Required work
The records below must be copied in full; omit the images.

[Object transformation records]
___
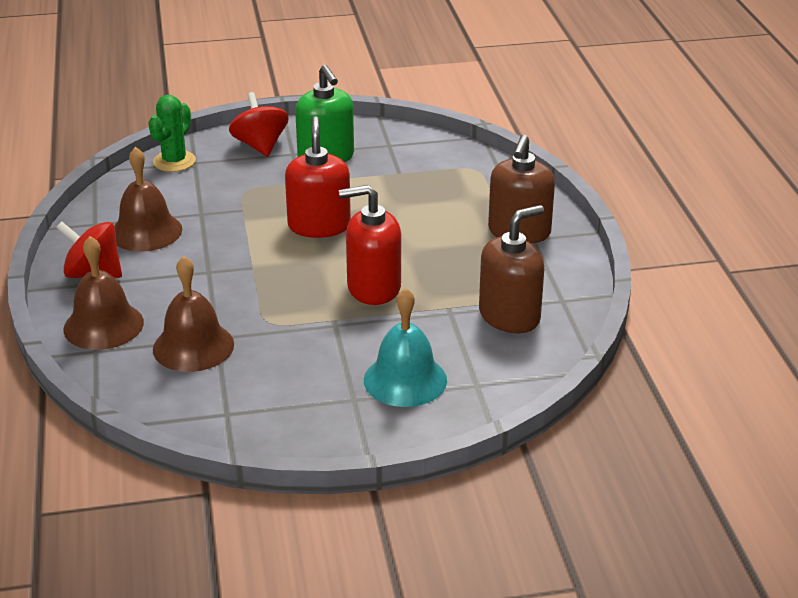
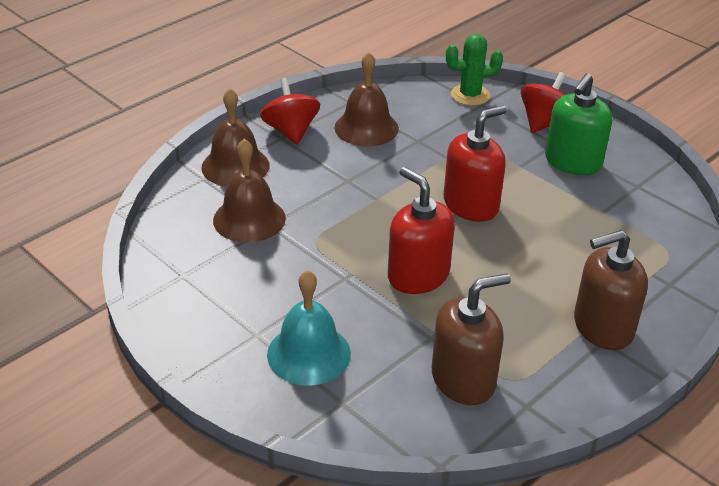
camera: 55 degrees right, 5 degrees up
(509, 316) = (463, 379): brown soap dispenser -> brown soap dispenser turned 45 degrees counterclockwise

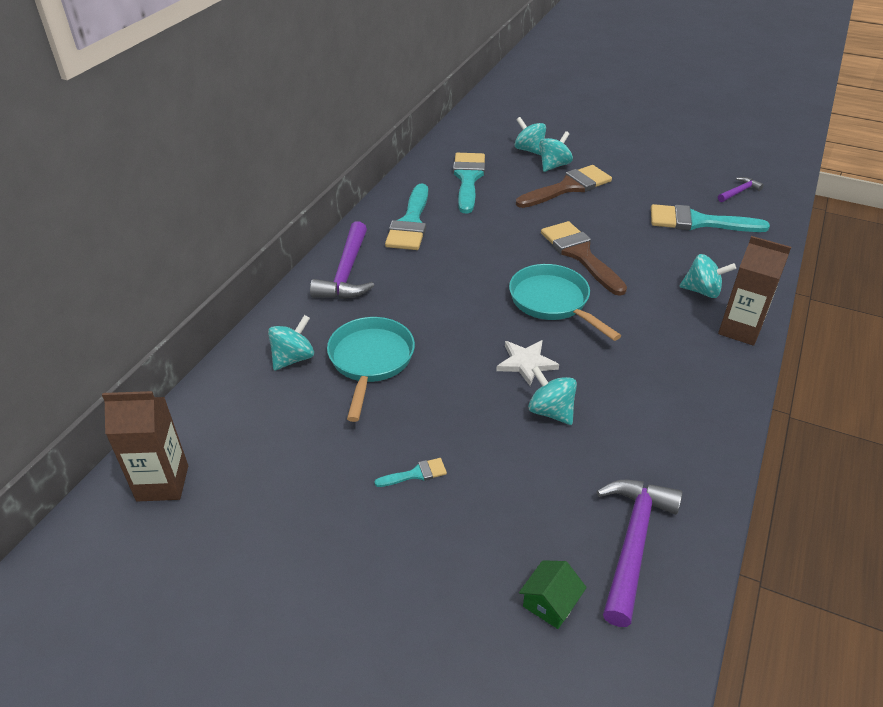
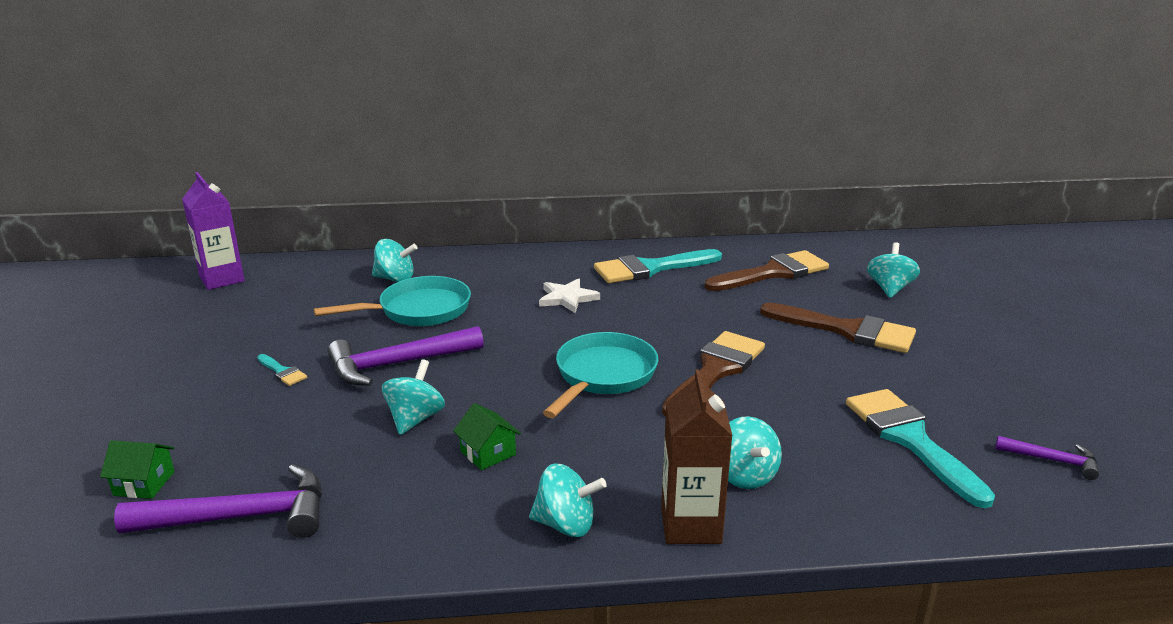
camera: 60 degrees right, 15 degrees down
(162, 483) = (222, 279): brown carton -> purple carton
(346, 272) = (535, 264): purple hammer -> purple hammer (398, 364)
(468, 179) = (773, 273): turquoise brush -> brown brush
(526, 363) = (482, 386): white star -> white star (567, 298)
(554, 165) = (881, 311): turquoise spinning top -> turquoise spinning top (566, 524)
(619, 387) = (488, 453): none -> green house

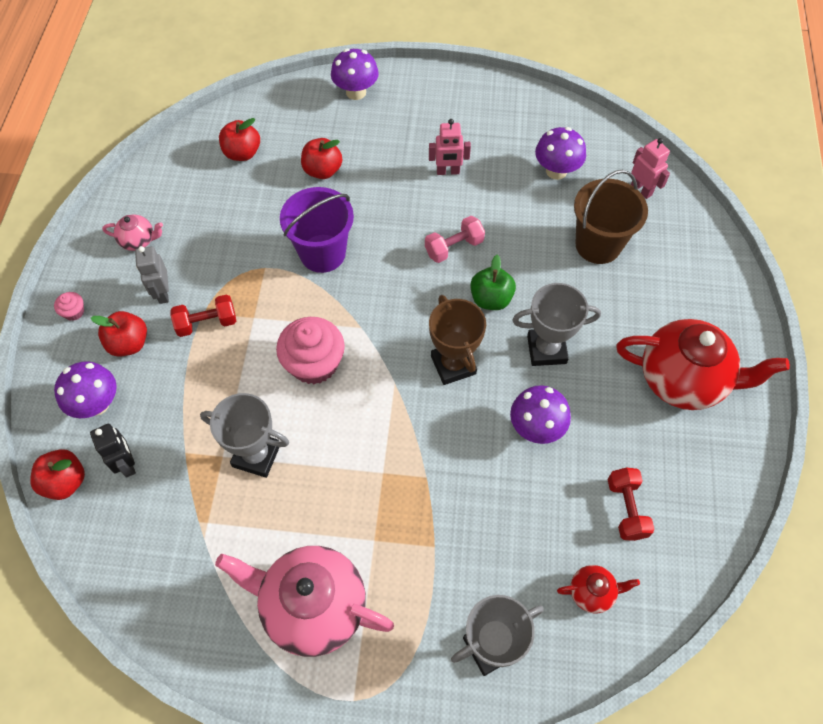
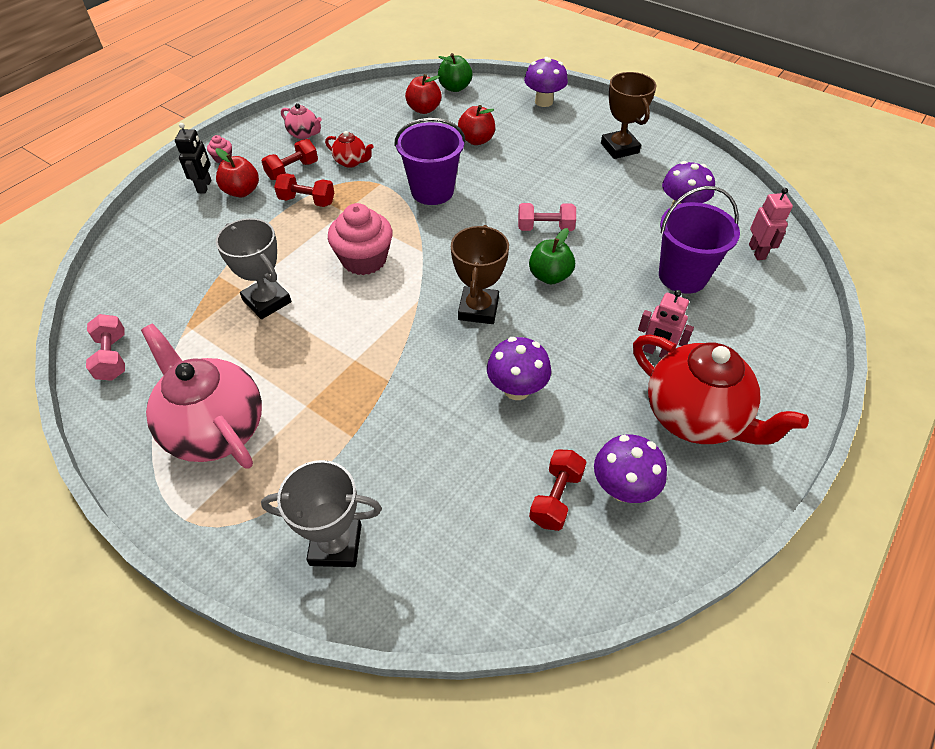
camera: 30 degrees right, 10 degrees down
(65, 482) = (122, 256): red apple -> none
(97, 404) = (187, 218): purple mushroom -> purple mushroom (623, 488)
(127, 464) = (172, 264): black robot -> black robot (205, 186)
(155, 593) = (112, 357): none -> pink dumbbell
(163, 293) = (292, 170): grey robot -> red dumbbell
(254, 110) = (455, 88): none -> green apple
(448, 171) = (580, 176): pink robot -> pink robot (656, 352)
(462, 121) = (619, 148): none -> brown trophy
(546, 349) = (573, 334): grey trophy -> none
(592, 592) = (467, 552): red teapot -> red teapot (351, 162)
(598, 245) = (682, 276): brown bucket -> purple bucket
___
Response to the task
camera: 55 degrees right, 5 degrees up
(509, 316) = (463, 379): brown soap dispenser -> brown soap dispenser turned 45 degrees counterclockwise

camera: 60 degrees right, 15 degrees down
(162, 483) = (222, 279): brown carton -> purple carton
(346, 272) = (535, 264): purple hammer -> purple hammer (398, 364)
(468, 179) = (773, 273): turquoise brush -> brown brush
(526, 363) = (482, 386): white star -> white star (567, 298)
(554, 165) = (881, 311): turquoise spinning top -> turquoise spinning top (566, 524)
(619, 387) = (488, 453): none -> green house

camera: 30 degrees right, 10 degrees down
(65, 482) = (122, 256): red apple -> none
(97, 404) = (187, 218): purple mushroom -> purple mushroom (623, 488)
(127, 464) = (172, 264): black robot -> black robot (205, 186)
(155, 593) = (112, 357): none -> pink dumbbell
(163, 293) = (292, 170): grey robot -> red dumbbell
(254, 110) = (455, 88): none -> green apple
(448, 171) = (580, 176): pink robot -> pink robot (656, 352)
(462, 121) = (619, 148): none -> brown trophy
(546, 349) = (573, 334): grey trophy -> none
(592, 592) = (467, 552): red teapot -> red teapot (351, 162)
(598, 245) = (682, 276): brown bucket -> purple bucket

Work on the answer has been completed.